─── PROVIDED RECORDS

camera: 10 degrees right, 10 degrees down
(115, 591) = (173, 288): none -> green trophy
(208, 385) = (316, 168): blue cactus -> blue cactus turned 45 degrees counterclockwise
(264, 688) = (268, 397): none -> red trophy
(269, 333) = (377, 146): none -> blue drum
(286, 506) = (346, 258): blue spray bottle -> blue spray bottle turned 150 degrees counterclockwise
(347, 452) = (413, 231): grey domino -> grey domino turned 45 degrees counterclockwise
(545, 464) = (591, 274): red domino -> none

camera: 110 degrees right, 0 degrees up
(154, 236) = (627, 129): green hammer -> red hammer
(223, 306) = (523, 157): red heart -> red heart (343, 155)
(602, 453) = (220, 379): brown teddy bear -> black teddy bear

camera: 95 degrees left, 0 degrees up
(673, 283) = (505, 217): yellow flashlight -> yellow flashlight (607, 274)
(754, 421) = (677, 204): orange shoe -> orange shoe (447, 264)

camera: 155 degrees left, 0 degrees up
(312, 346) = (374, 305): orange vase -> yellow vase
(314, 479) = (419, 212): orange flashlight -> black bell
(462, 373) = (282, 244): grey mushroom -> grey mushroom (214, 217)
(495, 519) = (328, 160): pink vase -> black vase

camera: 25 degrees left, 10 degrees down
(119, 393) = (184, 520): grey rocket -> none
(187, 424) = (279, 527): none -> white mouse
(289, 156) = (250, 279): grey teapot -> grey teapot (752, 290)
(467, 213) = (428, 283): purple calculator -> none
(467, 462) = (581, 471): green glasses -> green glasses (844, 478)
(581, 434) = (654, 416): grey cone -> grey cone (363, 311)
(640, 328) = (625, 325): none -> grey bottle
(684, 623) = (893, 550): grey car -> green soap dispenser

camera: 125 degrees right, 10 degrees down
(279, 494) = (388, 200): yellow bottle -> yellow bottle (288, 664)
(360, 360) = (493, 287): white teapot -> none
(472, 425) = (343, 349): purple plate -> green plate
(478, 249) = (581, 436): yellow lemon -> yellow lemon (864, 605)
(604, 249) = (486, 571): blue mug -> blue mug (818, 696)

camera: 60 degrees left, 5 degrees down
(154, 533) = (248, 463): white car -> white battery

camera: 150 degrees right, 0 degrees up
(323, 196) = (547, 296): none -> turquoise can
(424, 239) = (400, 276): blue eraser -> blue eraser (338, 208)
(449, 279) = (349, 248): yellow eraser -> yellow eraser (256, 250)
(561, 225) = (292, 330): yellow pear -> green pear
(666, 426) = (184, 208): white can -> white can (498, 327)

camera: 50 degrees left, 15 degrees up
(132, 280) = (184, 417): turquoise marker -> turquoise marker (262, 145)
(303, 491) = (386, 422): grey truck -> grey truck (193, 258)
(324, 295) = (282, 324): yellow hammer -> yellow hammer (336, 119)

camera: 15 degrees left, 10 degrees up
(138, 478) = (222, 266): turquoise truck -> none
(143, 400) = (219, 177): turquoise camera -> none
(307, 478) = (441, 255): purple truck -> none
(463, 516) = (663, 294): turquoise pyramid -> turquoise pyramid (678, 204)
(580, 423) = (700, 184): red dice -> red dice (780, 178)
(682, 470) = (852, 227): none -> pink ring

──────

- [TASK REQUIREMENTS]
Identify how many lines in the entries above contain the word "blue" and provide only that figure.

- [OUTPUT BELOW]
5